Dataset records:

______

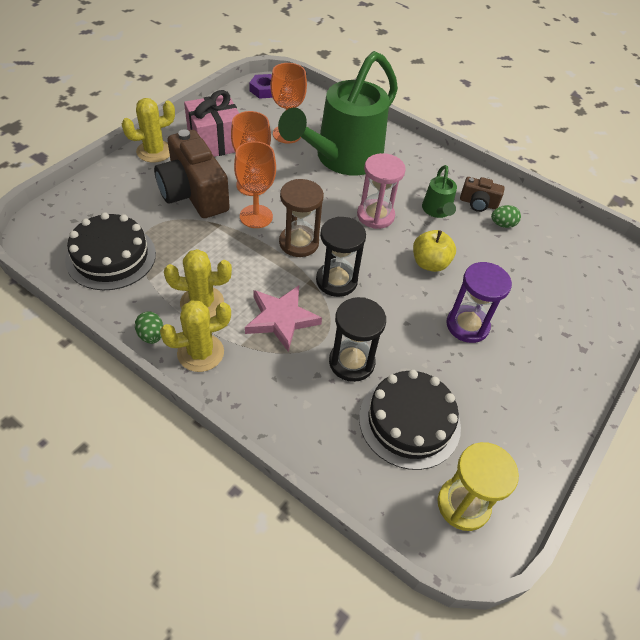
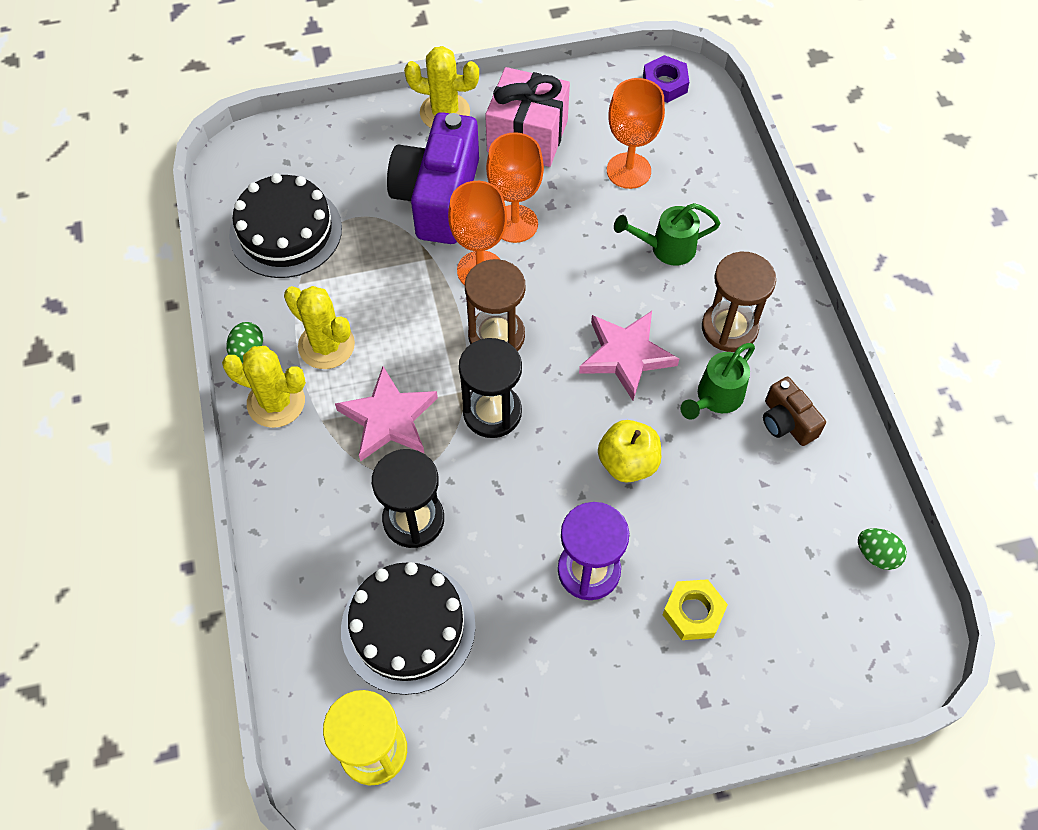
camera: 45 degrees right, 10 degrees up
(193, 193) = (438, 197): brown camera -> purple camera
(342, 159) = (666, 248): green watering can -> green watering can, size x0.42
(375, 215) = (626, 355): pink hourglass -> pink star
(409, 178) = (729, 328): none -> brown hourglass
(502, 224) = (787, 473): green egg -> green egg (876, 555)
(533, 311) = (693, 612): none -> yellow nut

______

- **What to work on**
Please retype every entry above exactly, leaving out any picture.

- **Written solution**
camera: 45 degrees right, 10 degrees up
(193, 193) = (438, 197): brown camera -> purple camera
(342, 159) = (666, 248): green watering can -> green watering can, size x0.42
(375, 215) = (626, 355): pink hourglass -> pink star
(409, 178) = (729, 328): none -> brown hourglass
(502, 224) = (787, 473): green egg -> green egg (876, 555)
(533, 311) = (693, 612): none -> yellow nut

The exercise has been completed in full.